AVAILABLE DATA:
-=-=-

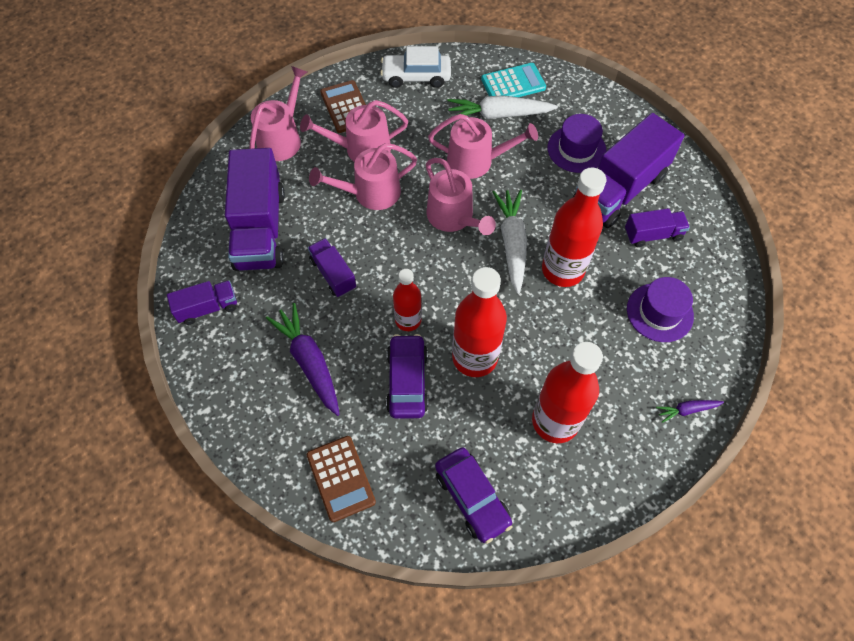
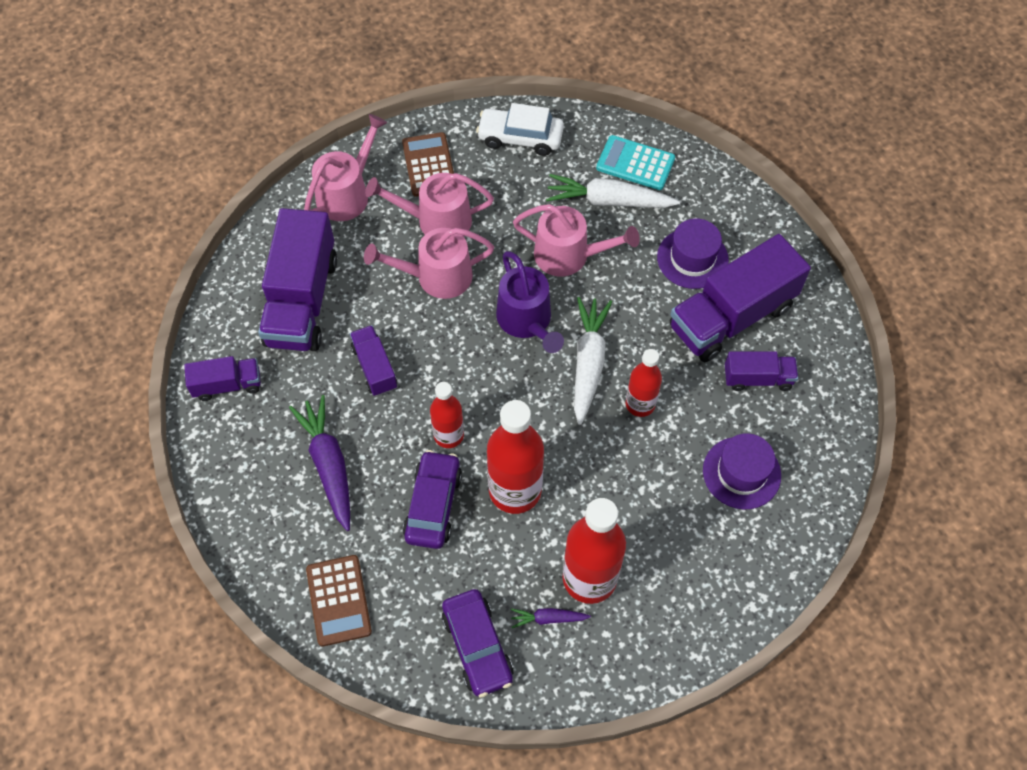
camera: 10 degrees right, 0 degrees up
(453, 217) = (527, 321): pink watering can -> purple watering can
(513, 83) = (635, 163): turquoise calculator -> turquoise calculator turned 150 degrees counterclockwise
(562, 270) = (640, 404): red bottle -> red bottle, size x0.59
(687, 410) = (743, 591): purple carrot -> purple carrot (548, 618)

-=-=-

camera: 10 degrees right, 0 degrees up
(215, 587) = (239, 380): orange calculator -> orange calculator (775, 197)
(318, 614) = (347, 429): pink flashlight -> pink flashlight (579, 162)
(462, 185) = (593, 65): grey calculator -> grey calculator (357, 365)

-=-=-

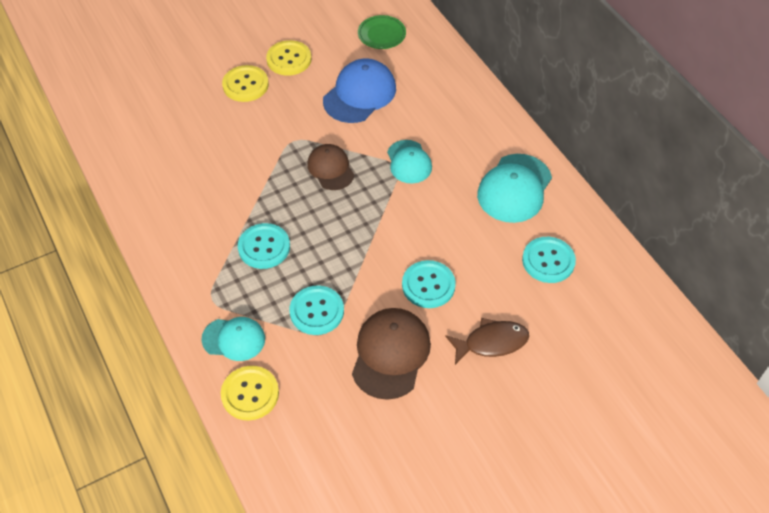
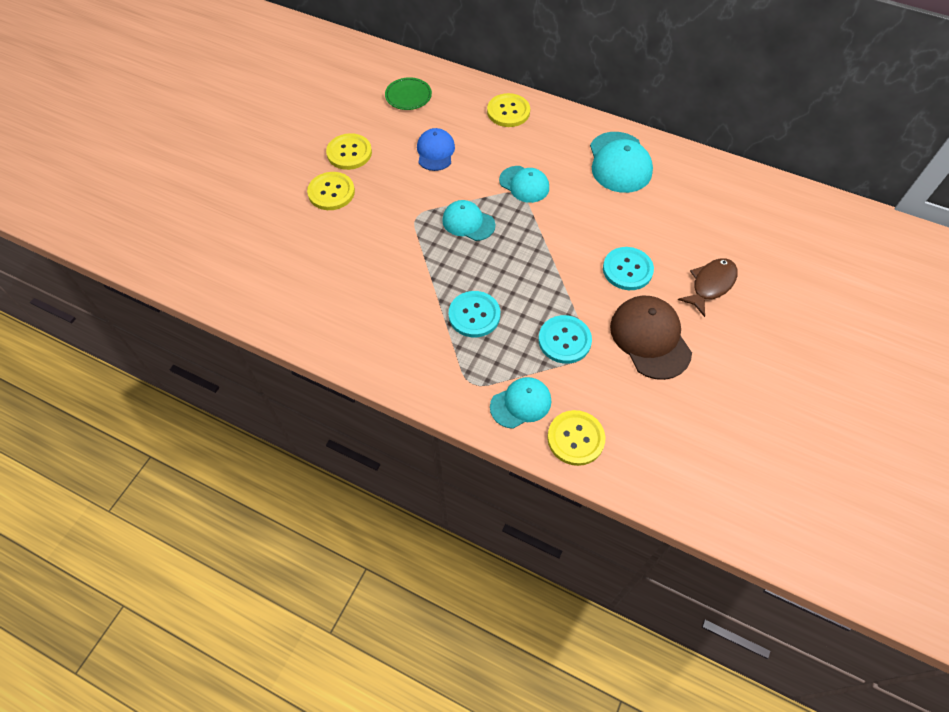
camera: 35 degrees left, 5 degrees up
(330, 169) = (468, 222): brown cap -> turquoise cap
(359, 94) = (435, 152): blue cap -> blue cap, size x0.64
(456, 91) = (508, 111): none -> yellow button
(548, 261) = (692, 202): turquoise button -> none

-=-=-

WORK TASK:
Copy the lines above exactly. Start with the line containing "(330, 169) = (468, 222): brown", end with the line containing "(548, 261) = (692, 202): turquoise", and include both.

RESPONSE AREA:
(330, 169) = (468, 222): brown cap -> turquoise cap
(359, 94) = (435, 152): blue cap -> blue cap, size x0.64
(456, 91) = (508, 111): none -> yellow button
(548, 261) = (692, 202): turquoise button -> none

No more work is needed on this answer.